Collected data
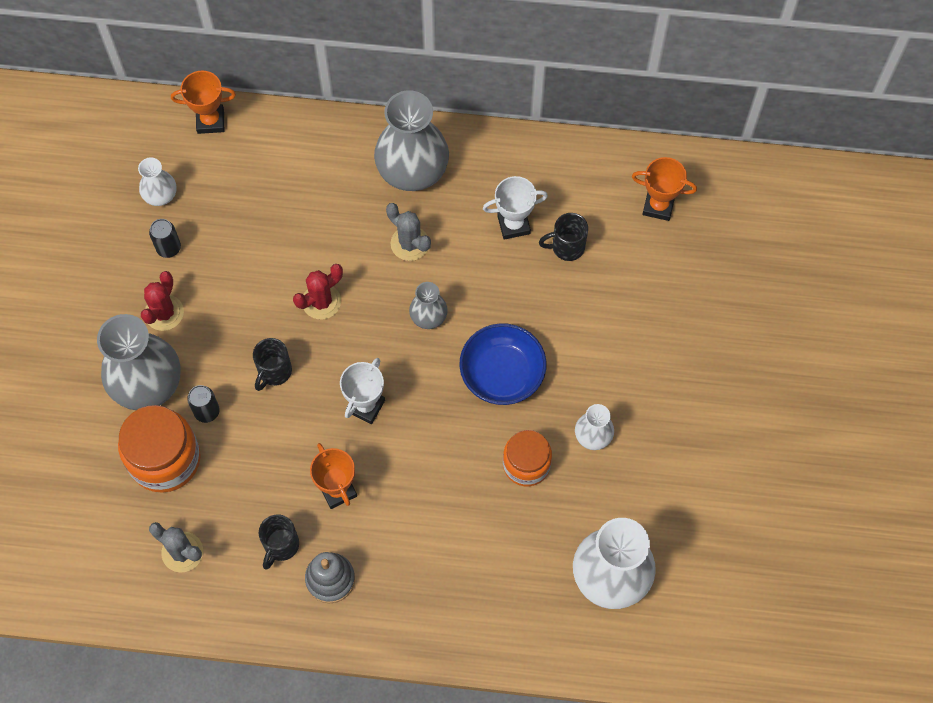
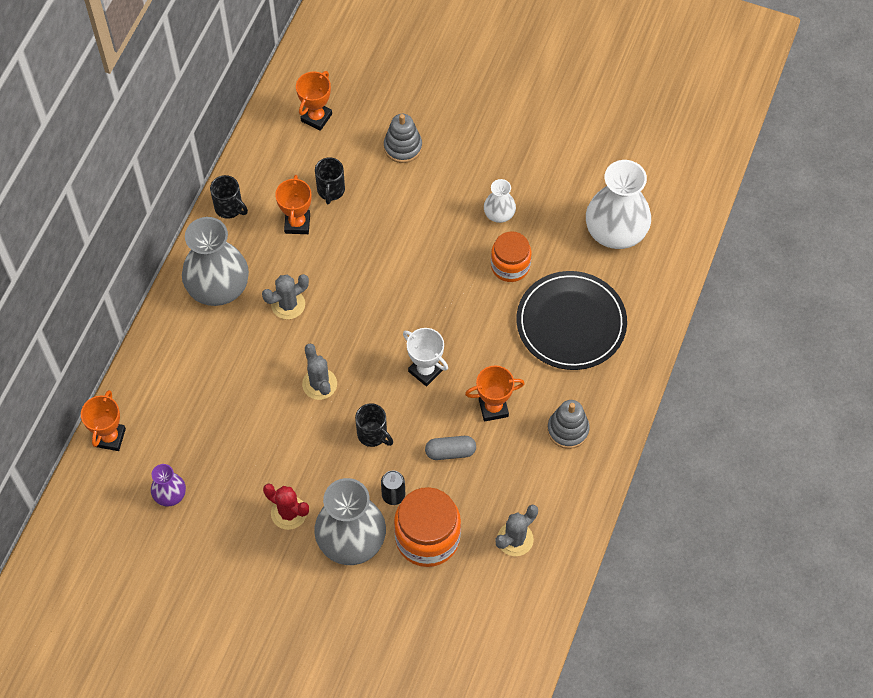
camera: 75 degrees left, 5 degrees down
(160, 194) = (170, 494): white vase -> purple vase
(169, 248) = (226, 497): black can -> none
(272, 457) = (450, 452): none -> grey capsule
(281, 546) = (529, 461): black mug -> black mug (229, 208)
(321, 301) = (319, 384): red cactus -> grey cactus
(428, 316) = (359, 305): grey vase -> none
(470, 551) = (571, 323): none -> black plate
(502, 373) = (427, 264): blue bowl -> none
(513, 224) = (297, 223): white trophy -> orange trophy
(649, 307) = (403, 147): none -> grey stacking toy

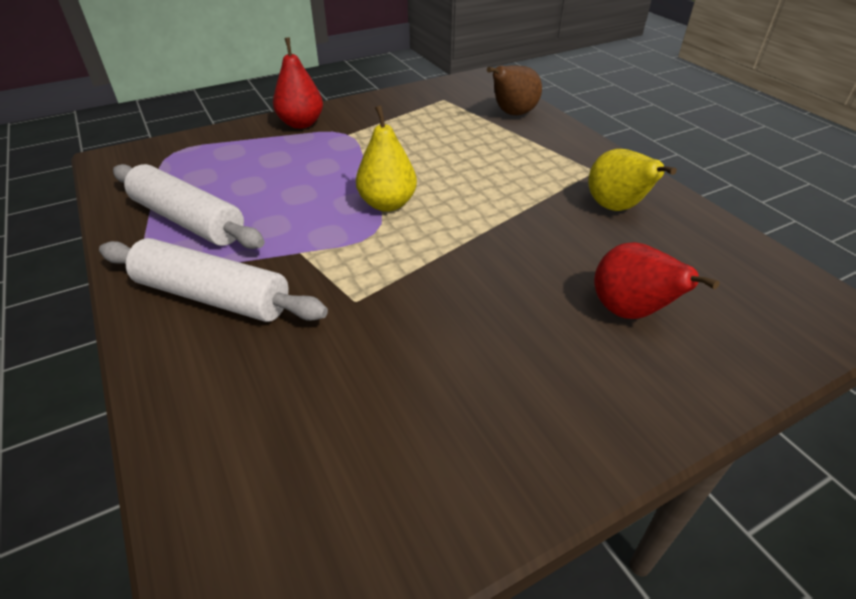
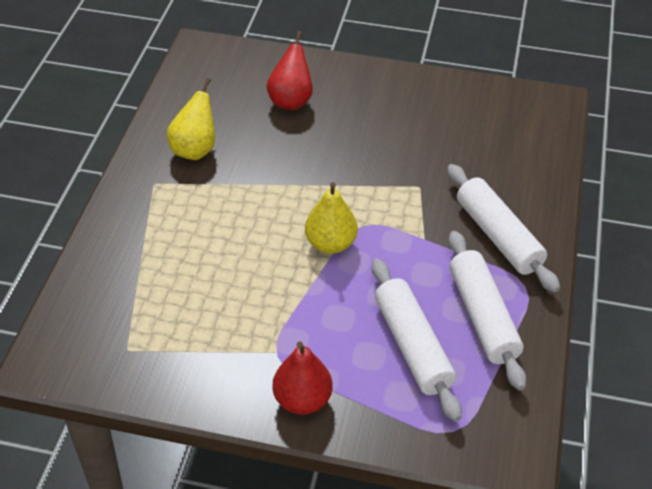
camera: 140 degrees left, 5 degrees up
(242, 177) = (412, 346): none -> white rolling pin
(512, 114) = (105, 281): brown pear -> none

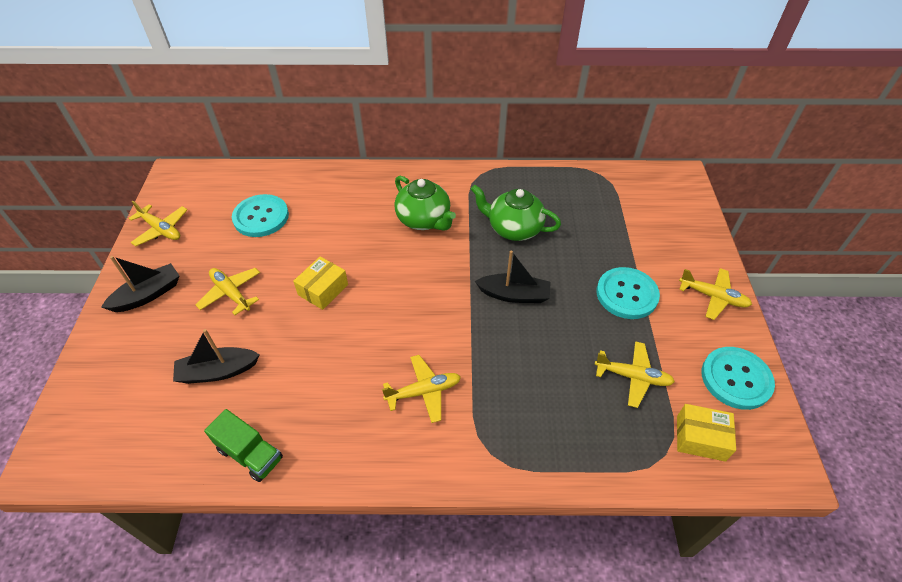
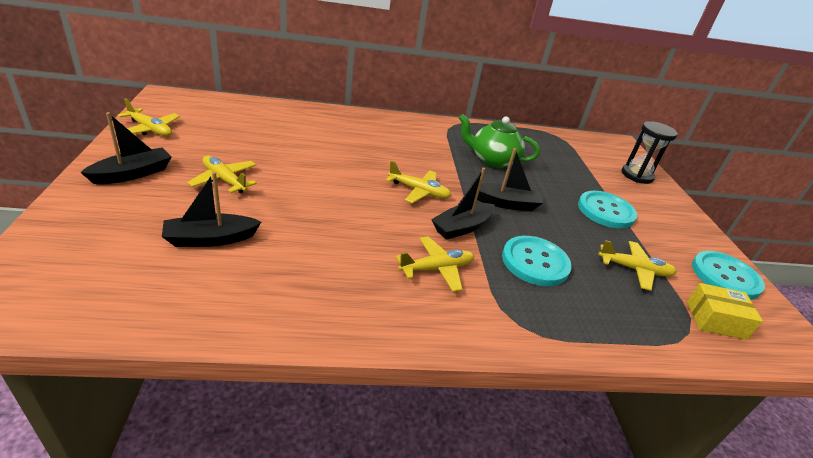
camera: 10 degrees left, 15 degrees down
(250, 454) = (250, 312): green truck -> none
(261, 217) = (254, 131): turquoise button -> turquoise button (535, 262)
(323, 289) = (320, 185): yellow box -> none
(424, 220) = (410, 147): green teapot -> none
(459, 334) = (462, 227): none -> black boat
(684, 232) = (637, 175): none -> black hourglass
(713, 297) = (679, 218): yellow plane -> yellow plane (419, 191)

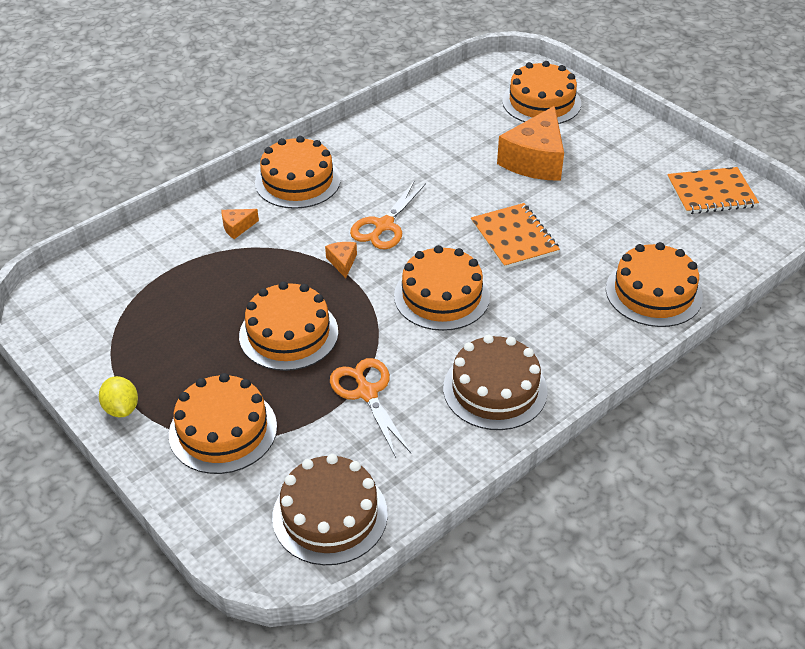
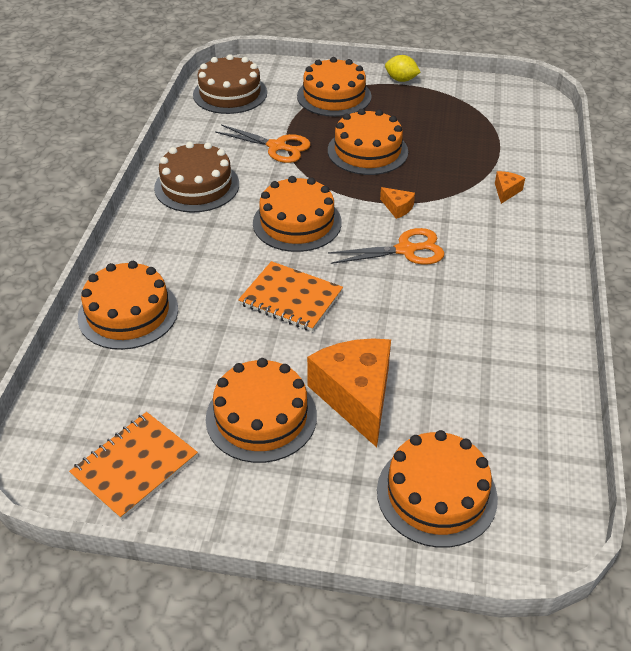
camera: 140 degrees right, 0 degrees up
(297, 181) = (526, 249): orange cake -> orange cake (261, 417)
(384, 226) = (406, 250): orange scissors -> orange scissors turned 90 degrees clockwise

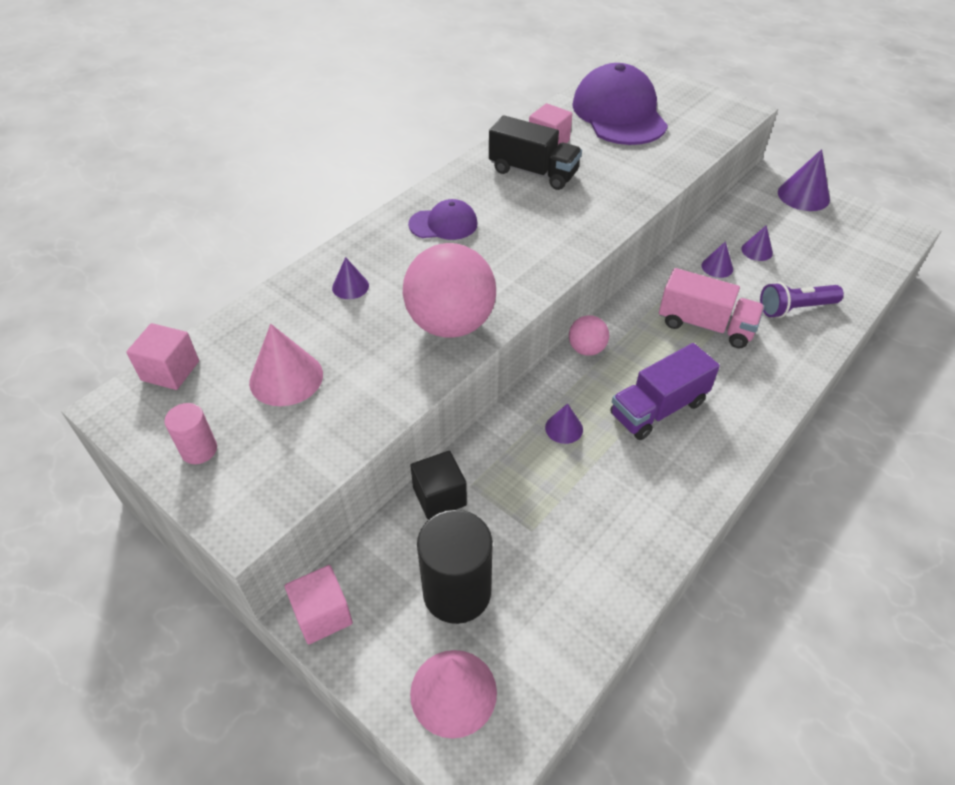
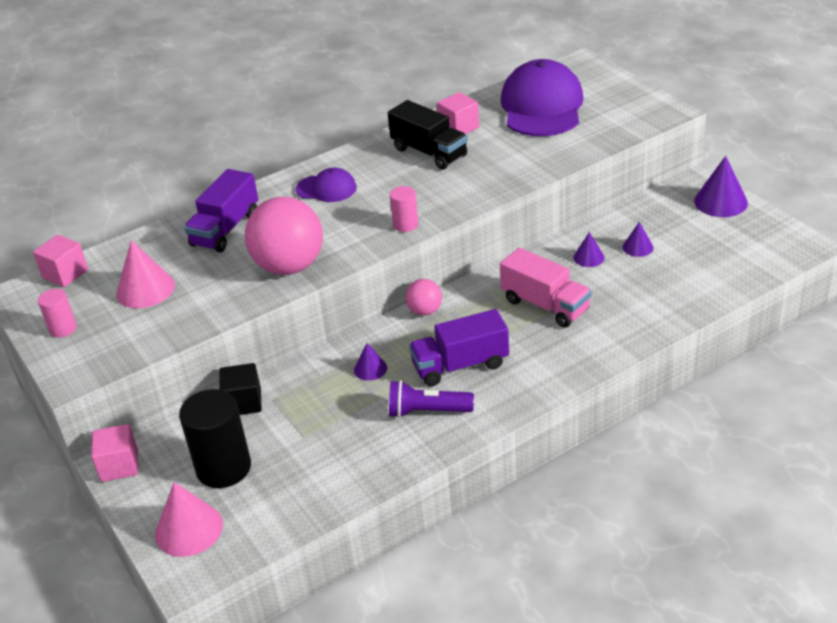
camera: 20 degrees right, 10 degrees down
(350, 286) = (225, 229): purple cone -> purple truck
(555, 257) = (405, 225): none -> pink cylinder
(795, 308) = (641, 301): purple flashlight -> purple flashlight (427, 411)

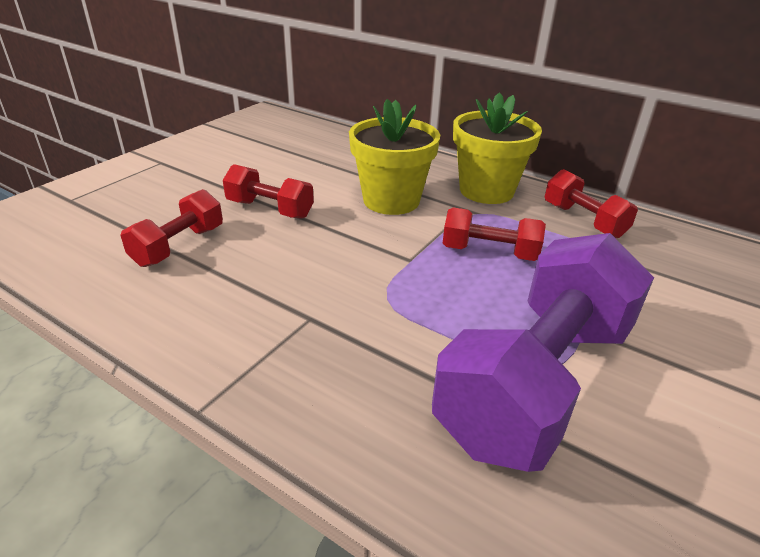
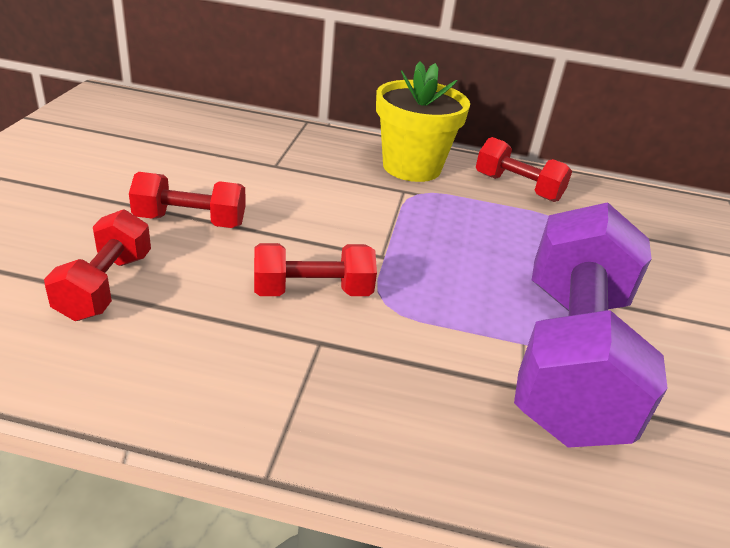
camera: 25 degrees left, 0 degrees up
(391, 200) = (322, 191): yellow flower pot -> none
(489, 252) = (454, 235): red dumbbell -> red dumbbell (312, 291)

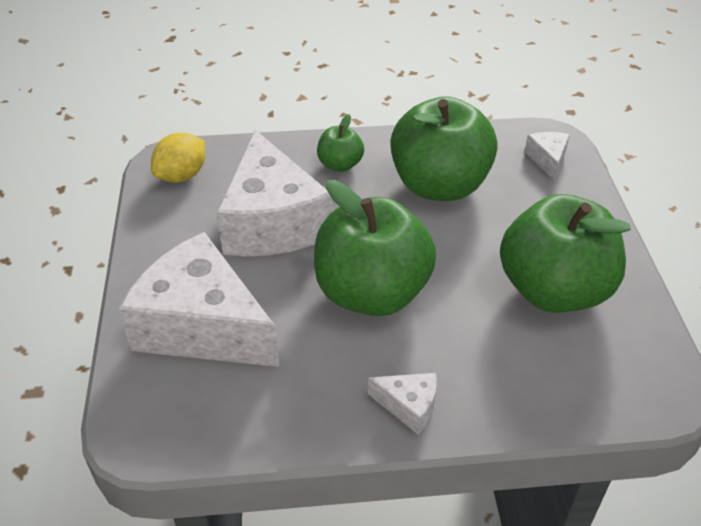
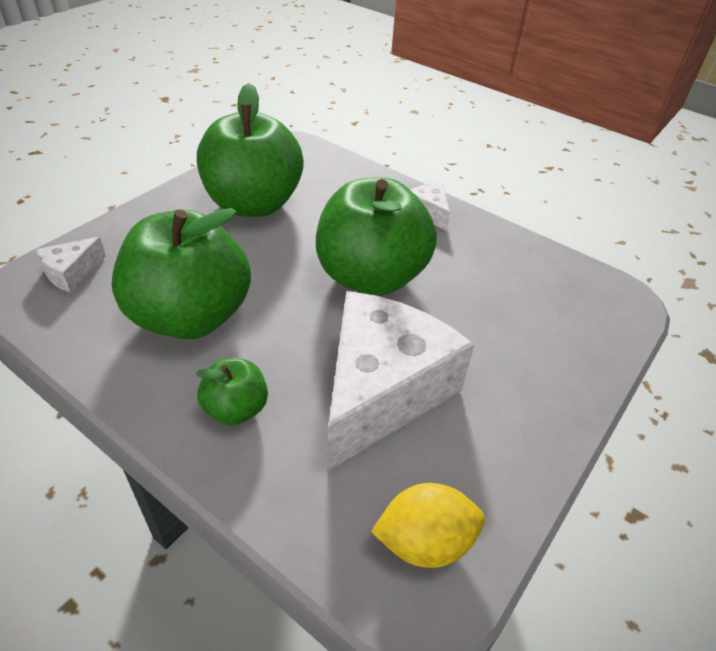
camera: 140 degrees left, 0 degrees up
(202, 326) = (529, 338): white cheese -> none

YOUR ASSIGNMENT: Word for word, restate the lines of the data above that fall between the line holding "(321, 301) = (319, 384): red" and the line holding "(649, 307) = (403, 147): none", inclusive, and no other lines.

ANSWER SECTION:
(321, 301) = (319, 384): red cactus -> grey cactus
(428, 316) = (359, 305): grey vase -> none
(470, 551) = (571, 323): none -> black plate
(502, 373) = (427, 264): blue bowl -> none
(513, 224) = (297, 223): white trophy -> orange trophy
(649, 307) = (403, 147): none -> grey stacking toy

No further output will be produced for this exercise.